ASSIGNED TASK ->
Among the entries that follow, find the lines containing the string "dish" and copy them.

RECORD EXTRACTS ->
►

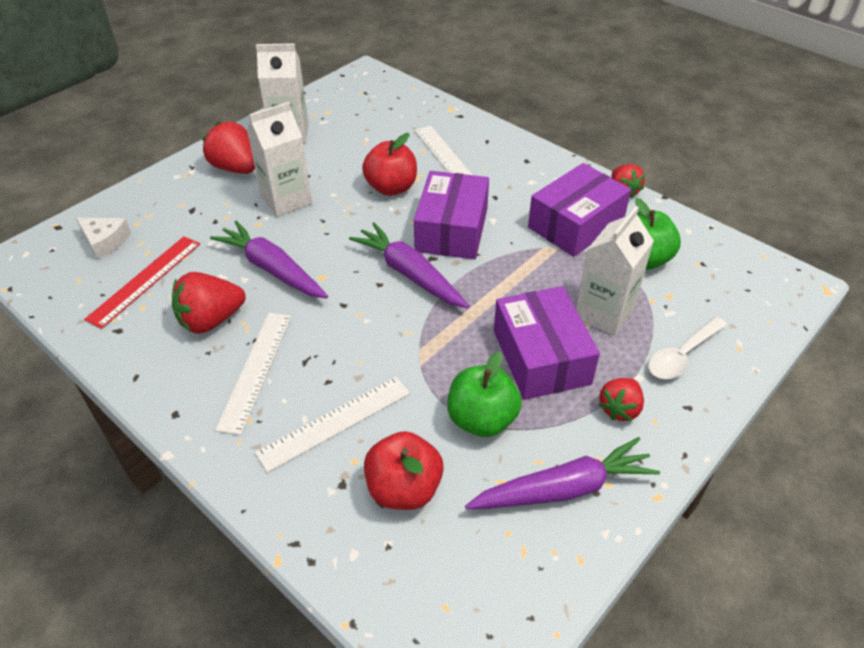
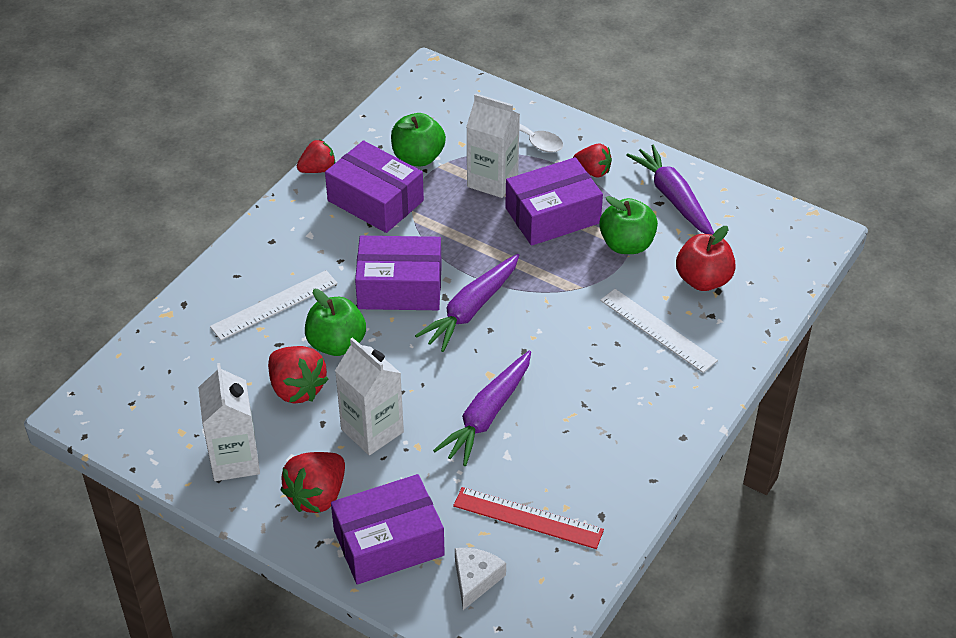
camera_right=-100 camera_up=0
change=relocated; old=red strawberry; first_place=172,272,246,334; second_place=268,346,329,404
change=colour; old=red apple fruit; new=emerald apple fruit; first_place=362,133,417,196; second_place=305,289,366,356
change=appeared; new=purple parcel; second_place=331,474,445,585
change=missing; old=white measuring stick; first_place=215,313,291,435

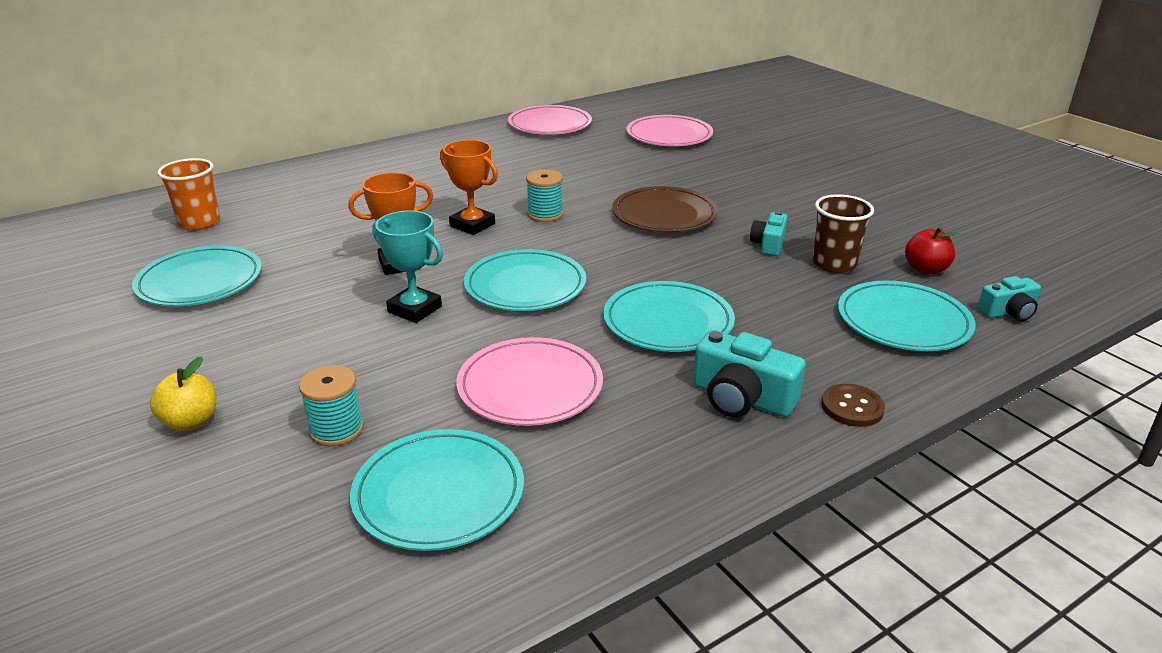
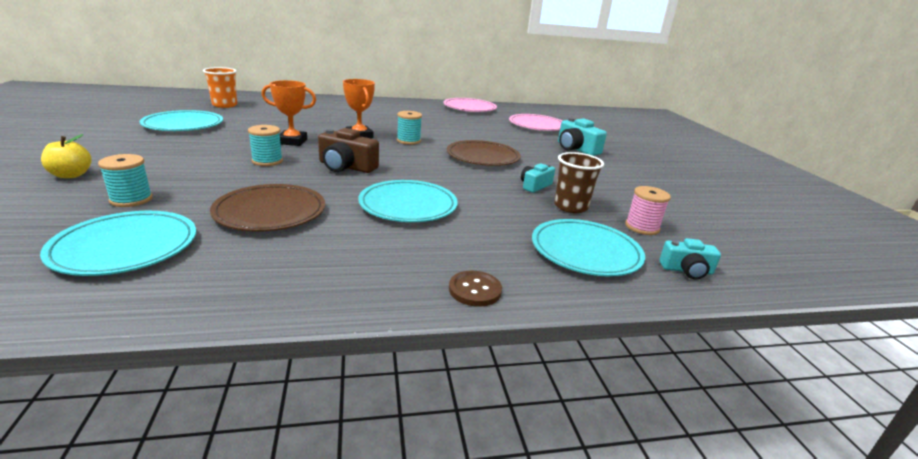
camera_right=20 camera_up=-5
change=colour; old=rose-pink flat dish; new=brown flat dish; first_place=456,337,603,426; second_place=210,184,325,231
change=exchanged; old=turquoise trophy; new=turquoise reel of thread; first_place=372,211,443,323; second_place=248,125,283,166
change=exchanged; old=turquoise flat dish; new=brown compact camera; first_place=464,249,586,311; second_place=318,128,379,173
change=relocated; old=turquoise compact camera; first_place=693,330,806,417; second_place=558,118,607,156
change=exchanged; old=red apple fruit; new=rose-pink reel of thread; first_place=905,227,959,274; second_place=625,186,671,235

◄

ANSWER TO THIS PROBLEM ->
change=colour; old=rose-pink flat dish; new=brown flat dish; first_place=456,337,603,426; second_place=210,184,325,231
change=exchanged; old=turquoise flat dish; new=brown compact camera; first_place=464,249,586,311; second_place=318,128,379,173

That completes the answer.